= Beginning of Section =
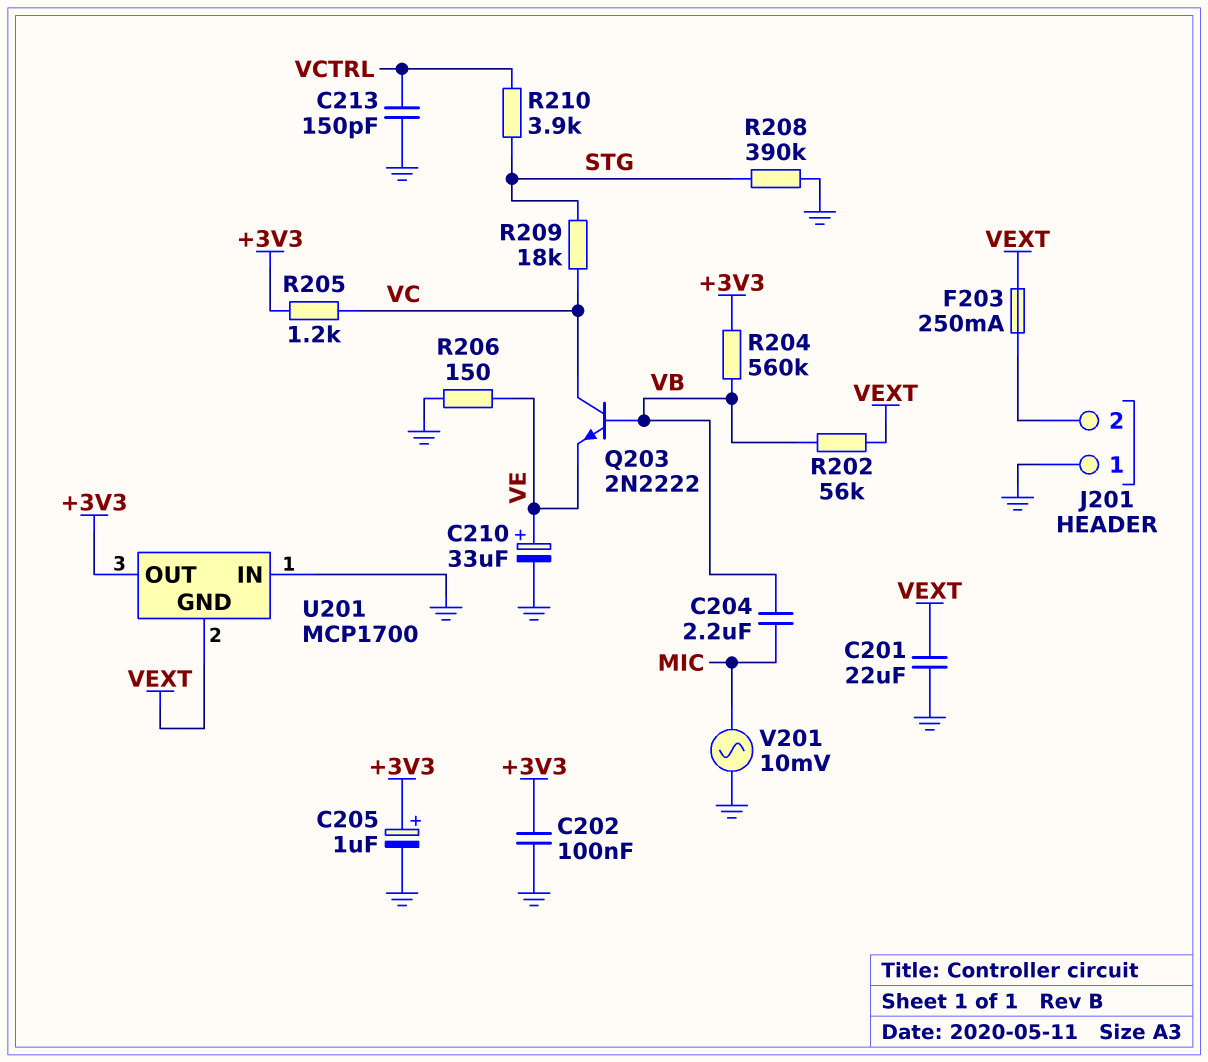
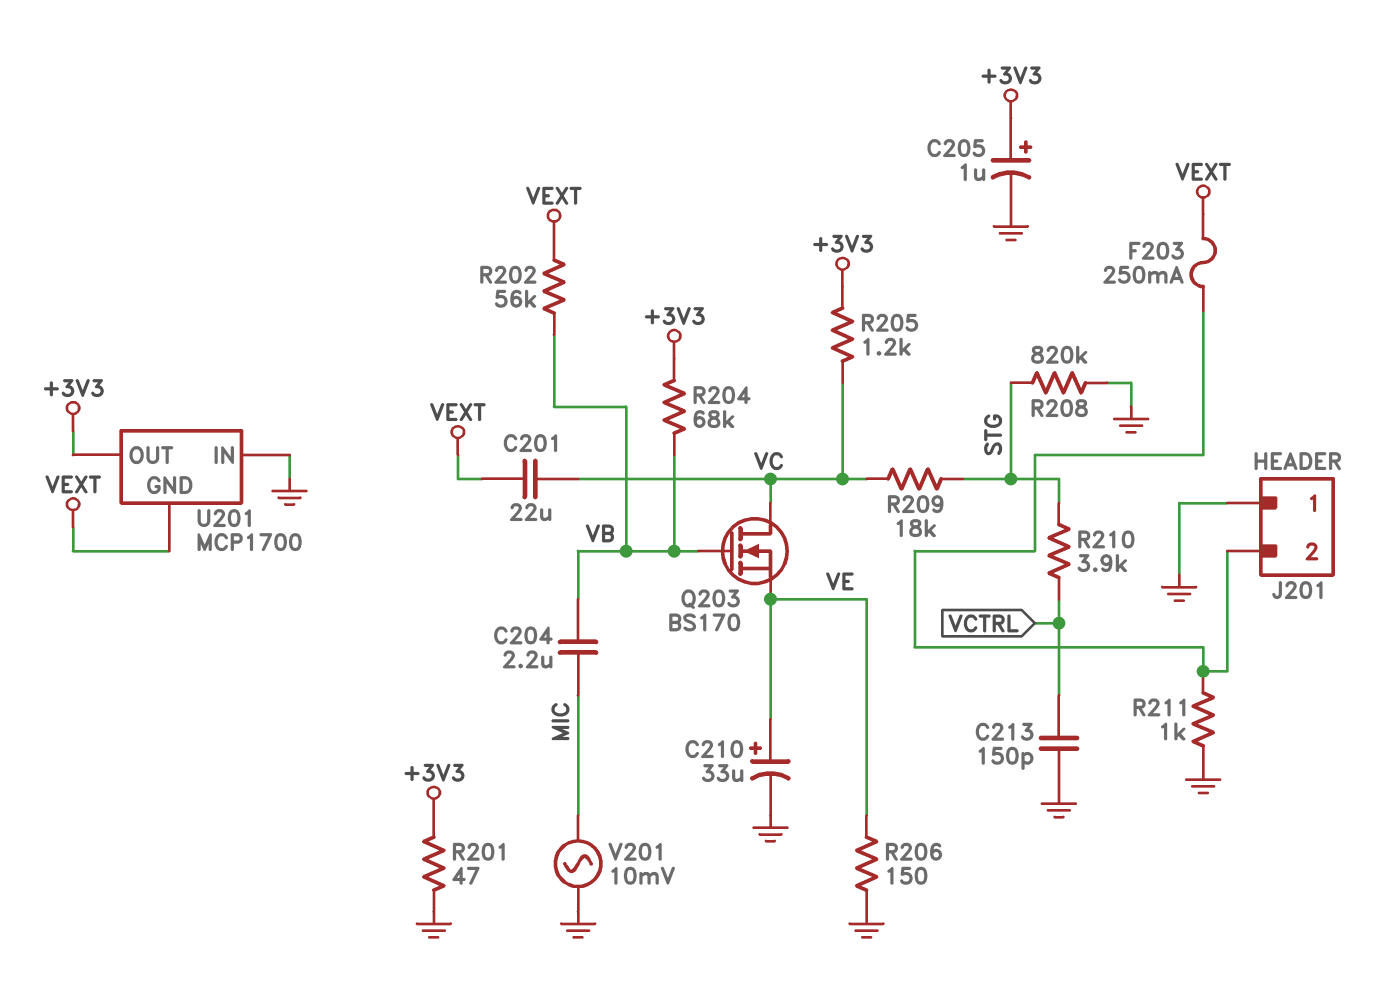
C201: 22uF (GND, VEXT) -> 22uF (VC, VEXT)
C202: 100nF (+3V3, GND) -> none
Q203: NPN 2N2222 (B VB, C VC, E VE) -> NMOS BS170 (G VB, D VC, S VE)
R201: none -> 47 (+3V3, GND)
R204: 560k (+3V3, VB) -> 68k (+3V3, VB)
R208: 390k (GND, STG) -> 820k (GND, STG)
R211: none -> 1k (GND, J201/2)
= End of Section =
= Beginning of Section =
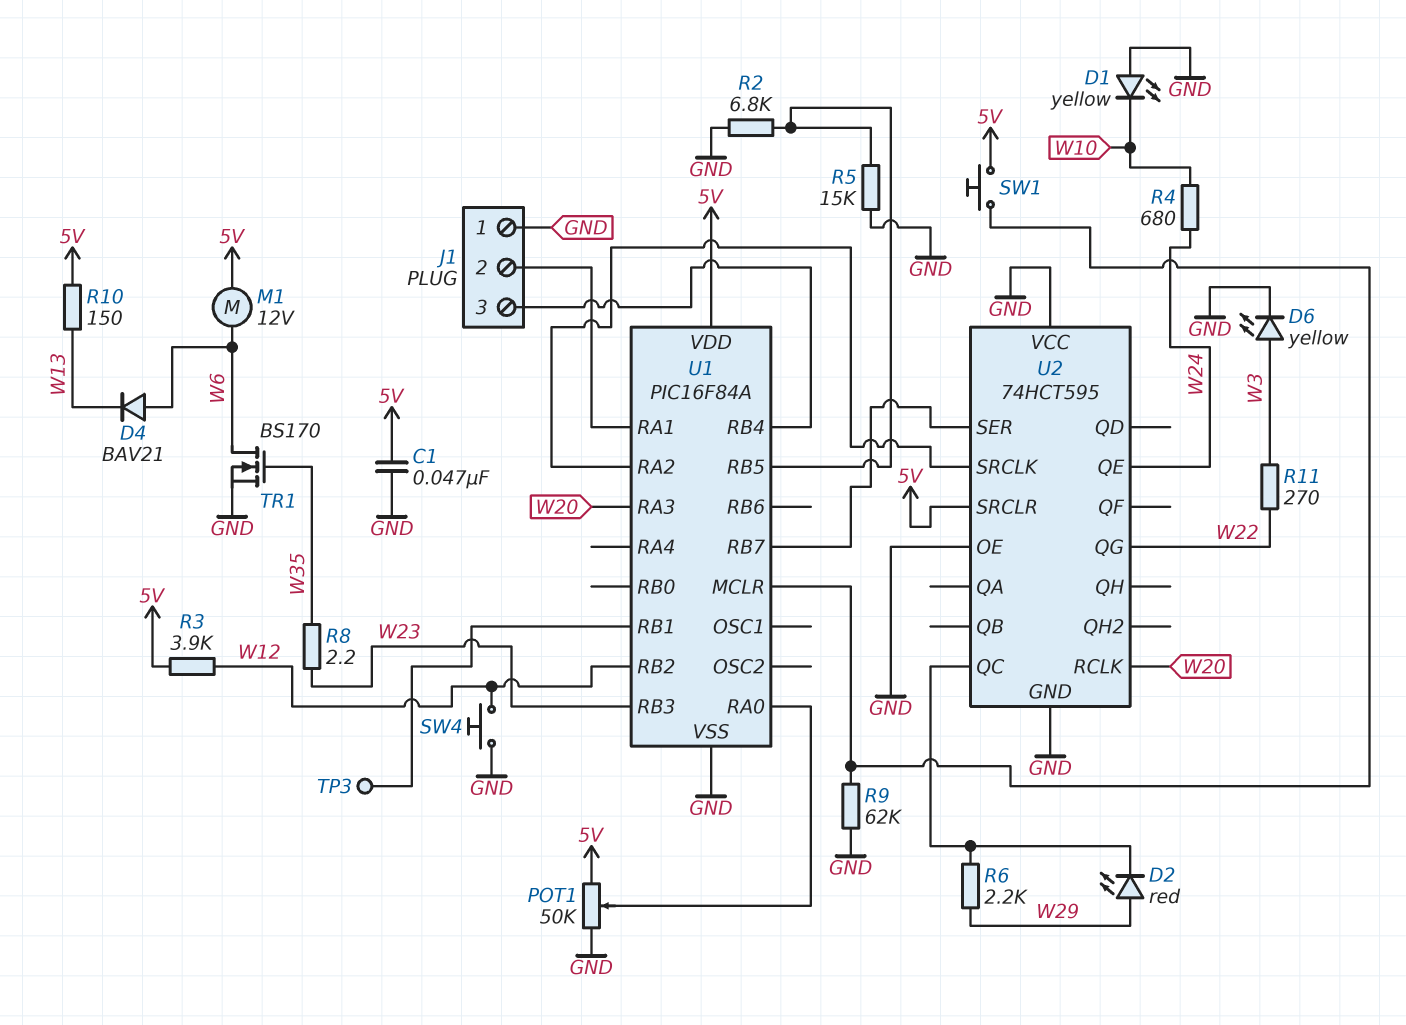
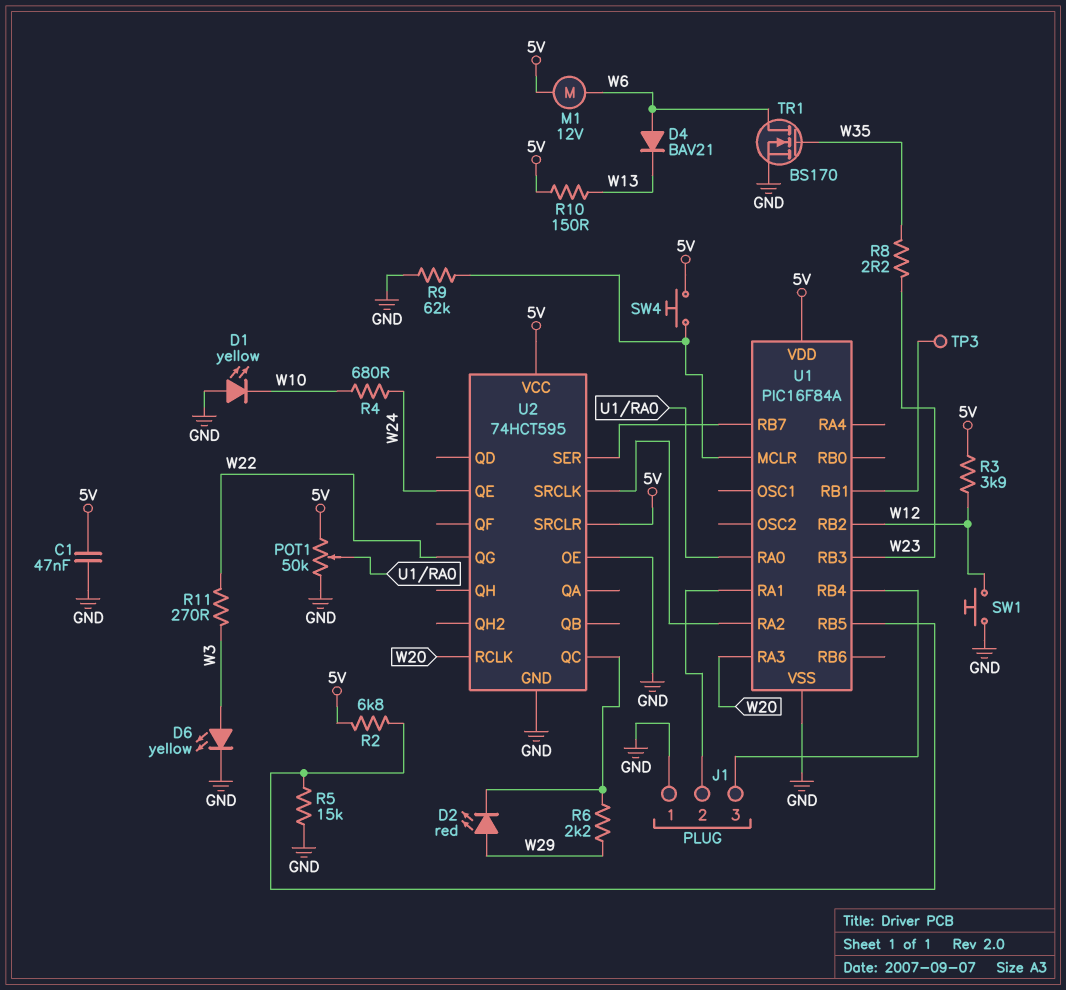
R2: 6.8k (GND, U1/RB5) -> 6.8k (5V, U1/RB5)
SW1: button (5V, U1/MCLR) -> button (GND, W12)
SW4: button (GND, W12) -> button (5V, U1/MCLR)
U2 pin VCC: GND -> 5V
= End of Section =
= Beginning of Section =
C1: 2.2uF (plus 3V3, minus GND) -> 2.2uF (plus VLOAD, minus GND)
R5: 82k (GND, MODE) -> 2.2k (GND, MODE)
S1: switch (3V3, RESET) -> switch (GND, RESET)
= End of Section =
__Action item__
Using the listing above, locate the lines that hold "none" and copy each one.

__Result below__
C202: 100nF (+3V3, GND) -> none
R201: none -> 47 (+3V3, GND)
R211: none -> 1k (GND, J201/2)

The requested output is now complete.